Problem requirements.
Write out the lines below once more, exactly as they appear. Do not include pictures.
━━━━━━━━━━━━━━━━━━━━
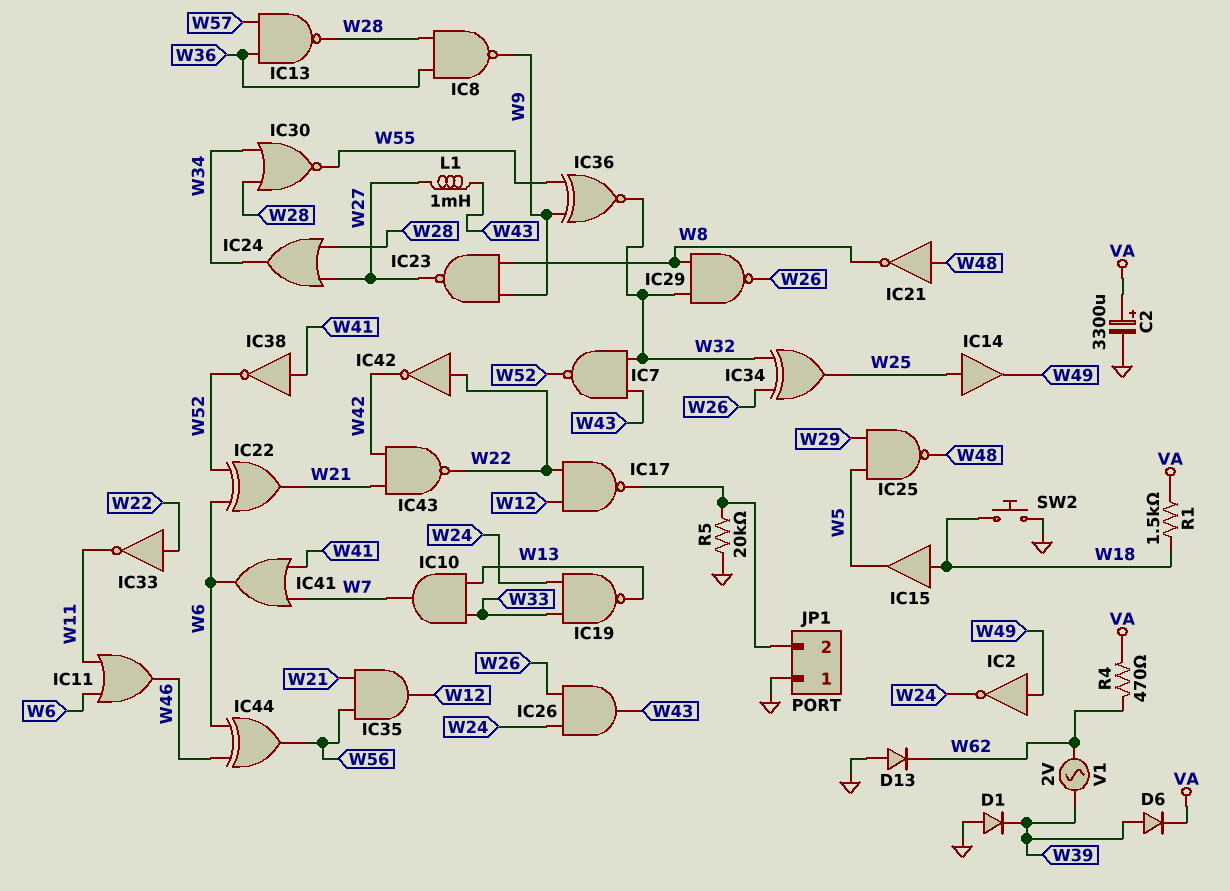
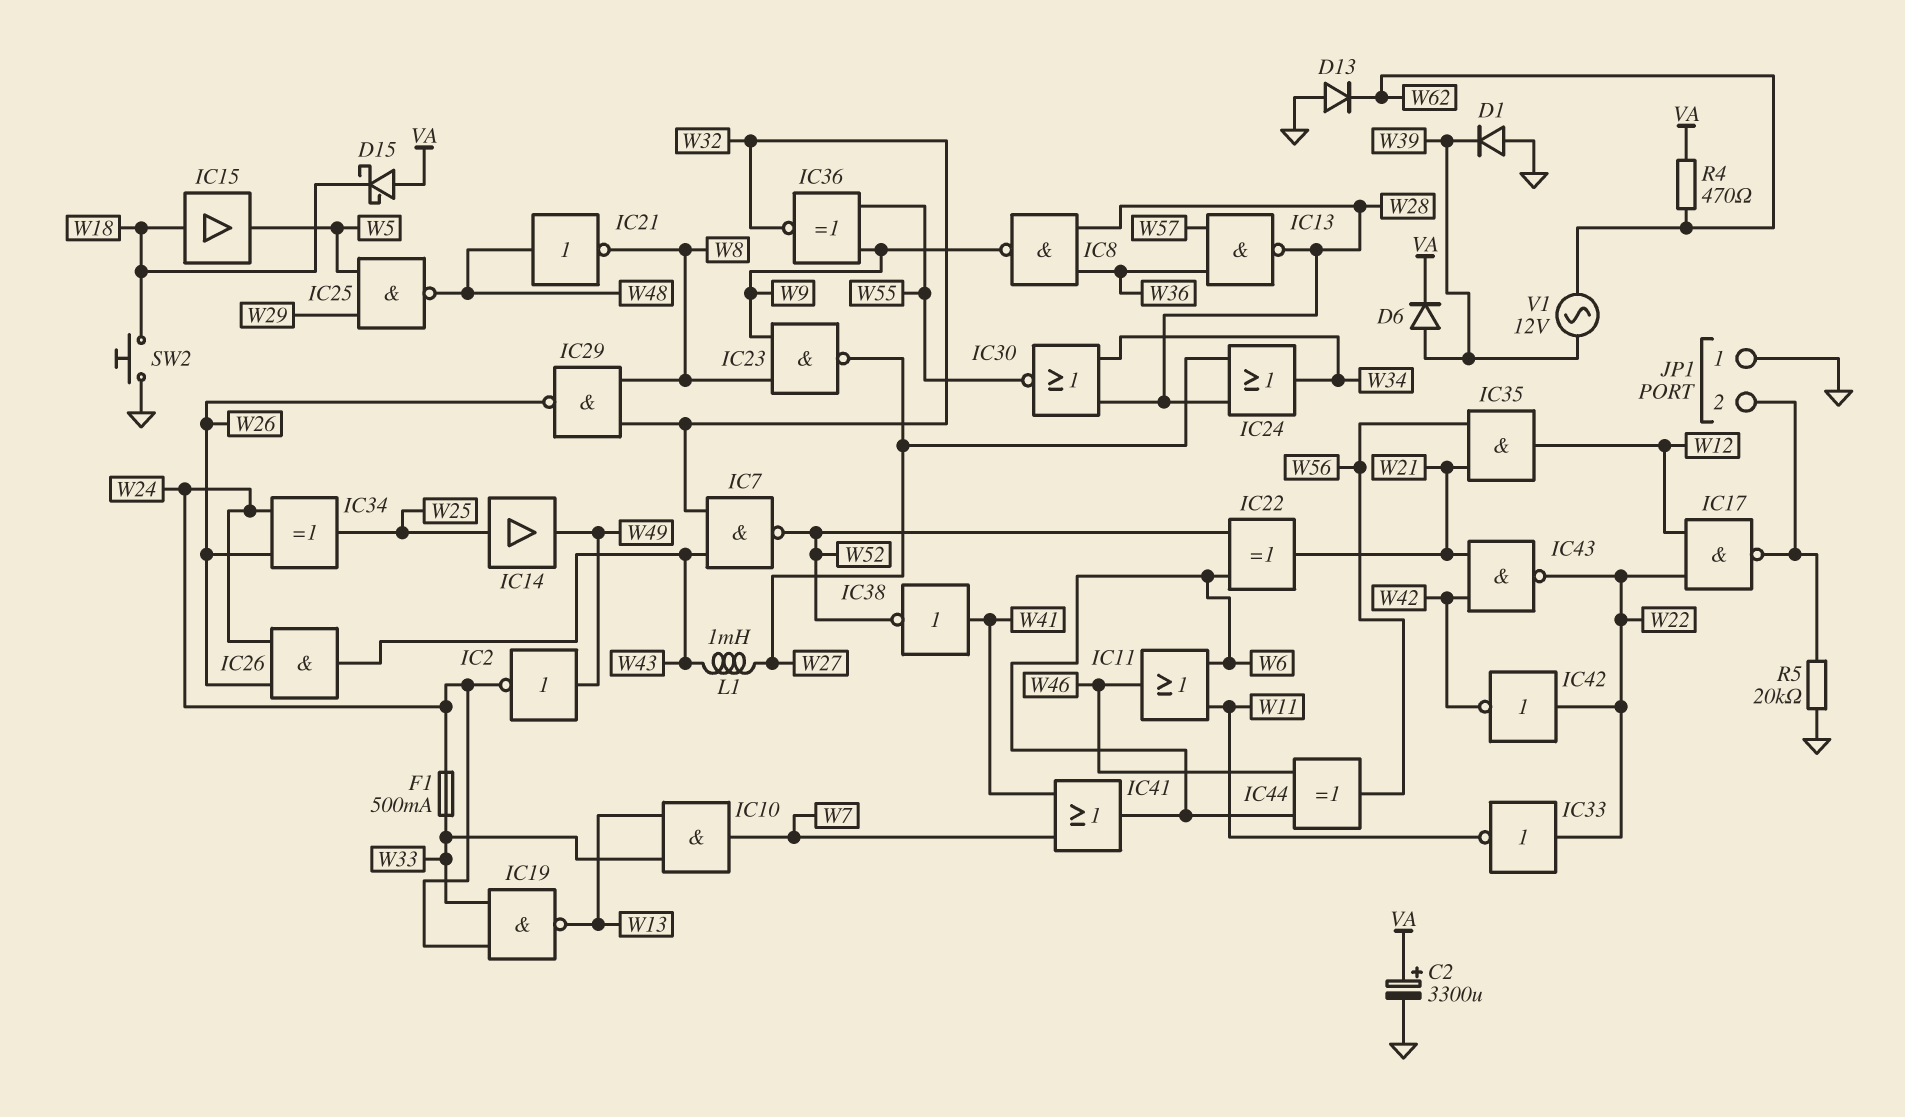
D15: none -> schottky (A VA, K W18)
F1: none -> 500mA (W24, W33)
IC34: XOR (in W26, in W32, out W25) -> XOR (in W24, in W26, out W25)
R1: 1.5k (VA, W18) -> none
V1: AC 2V (W39, W62) -> AC 12V (W39, W62)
━━━━━━━━━━━━━━━━━━━━
Answer to the exercise.
D15: none -> schottky (A VA, K W18)
F1: none -> 500mA (W24, W33)
IC34: XOR (in W26, in W32, out W25) -> XOR (in W24, in W26, out W25)
R1: 1.5k (VA, W18) -> none
V1: AC 2V (W39, W62) -> AC 12V (W39, W62)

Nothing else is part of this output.